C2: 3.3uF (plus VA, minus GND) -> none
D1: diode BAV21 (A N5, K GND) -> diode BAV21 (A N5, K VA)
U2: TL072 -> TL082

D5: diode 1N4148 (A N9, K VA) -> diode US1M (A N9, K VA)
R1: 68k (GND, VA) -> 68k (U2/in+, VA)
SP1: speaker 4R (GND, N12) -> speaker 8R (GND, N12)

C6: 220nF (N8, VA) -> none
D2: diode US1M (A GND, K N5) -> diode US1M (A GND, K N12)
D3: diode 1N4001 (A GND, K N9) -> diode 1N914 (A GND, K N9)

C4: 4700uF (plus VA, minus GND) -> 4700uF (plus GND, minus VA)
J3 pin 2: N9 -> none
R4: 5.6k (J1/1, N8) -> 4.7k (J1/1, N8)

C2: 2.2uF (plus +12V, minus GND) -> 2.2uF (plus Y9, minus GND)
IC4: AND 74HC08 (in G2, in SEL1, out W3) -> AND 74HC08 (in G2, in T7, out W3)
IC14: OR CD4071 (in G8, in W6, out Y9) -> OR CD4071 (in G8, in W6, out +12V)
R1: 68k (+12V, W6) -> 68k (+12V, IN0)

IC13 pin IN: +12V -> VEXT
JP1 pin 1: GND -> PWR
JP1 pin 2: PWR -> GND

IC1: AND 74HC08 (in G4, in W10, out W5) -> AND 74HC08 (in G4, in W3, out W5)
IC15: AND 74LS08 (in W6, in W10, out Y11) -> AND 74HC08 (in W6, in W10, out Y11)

• [WORK ITEM]:
Count up the lines in the entries above where the word "plus" appears, and give the figure with nothing added.

• [OUTPUT OF THE TASK]:
3